◆ What the exercise asks
An image-free, word-for-word version of the records below is to be returned.

◆ Spatial reasoning data
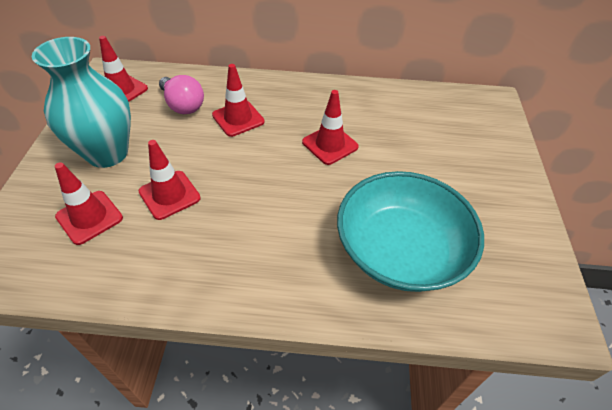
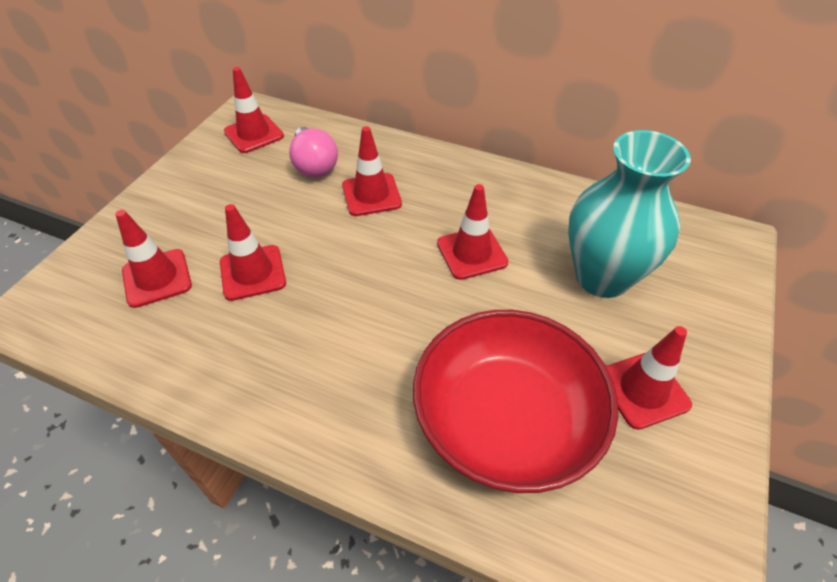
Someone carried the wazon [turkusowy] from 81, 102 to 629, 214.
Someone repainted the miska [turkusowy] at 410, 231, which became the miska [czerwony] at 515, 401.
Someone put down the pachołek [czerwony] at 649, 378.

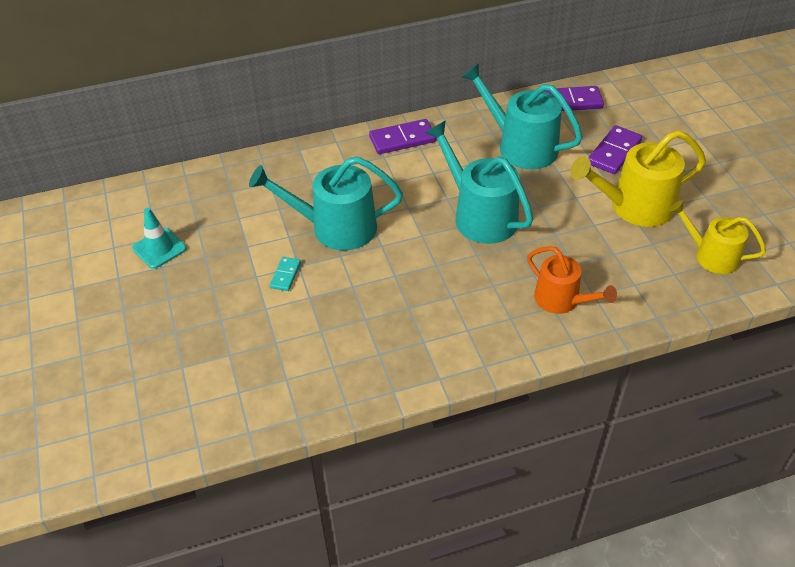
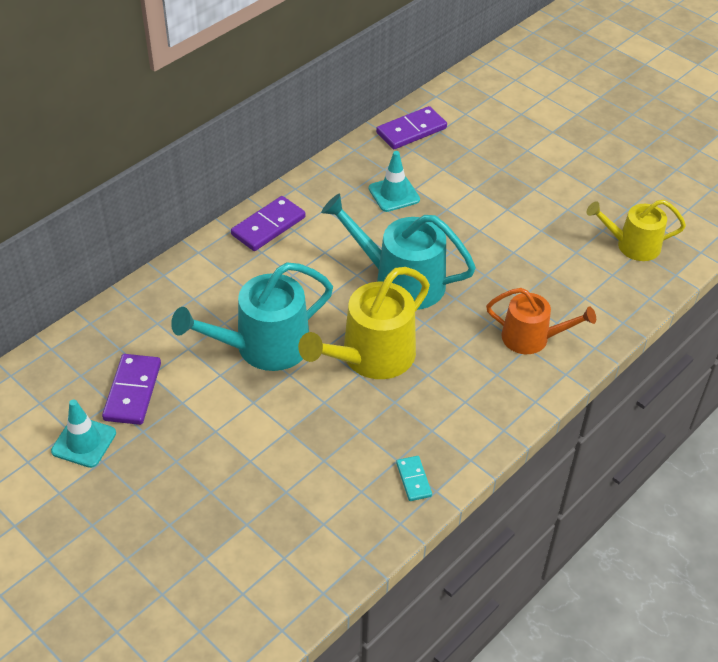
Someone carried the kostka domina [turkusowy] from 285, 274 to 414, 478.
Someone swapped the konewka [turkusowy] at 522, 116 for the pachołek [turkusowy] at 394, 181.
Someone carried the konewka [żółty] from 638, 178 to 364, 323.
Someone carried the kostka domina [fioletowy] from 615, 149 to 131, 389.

◆ Response area
Someone carried the wazon [turkusowy] from 81, 102 to 629, 214.
Someone repainted the miska [turkusowy] at 410, 231, which became the miska [czerwony] at 515, 401.
Someone put down the pachołek [czerwony] at 649, 378.

Someone carried the kostka domina [turkusowy] from 285, 274 to 414, 478.
Someone swapped the konewka [turkusowy] at 522, 116 for the pachołek [turkusowy] at 394, 181.
Someone carried the konewka [żółty] from 638, 178 to 364, 323.
Someone carried the kostka domina [fioletowy] from 615, 149 to 131, 389.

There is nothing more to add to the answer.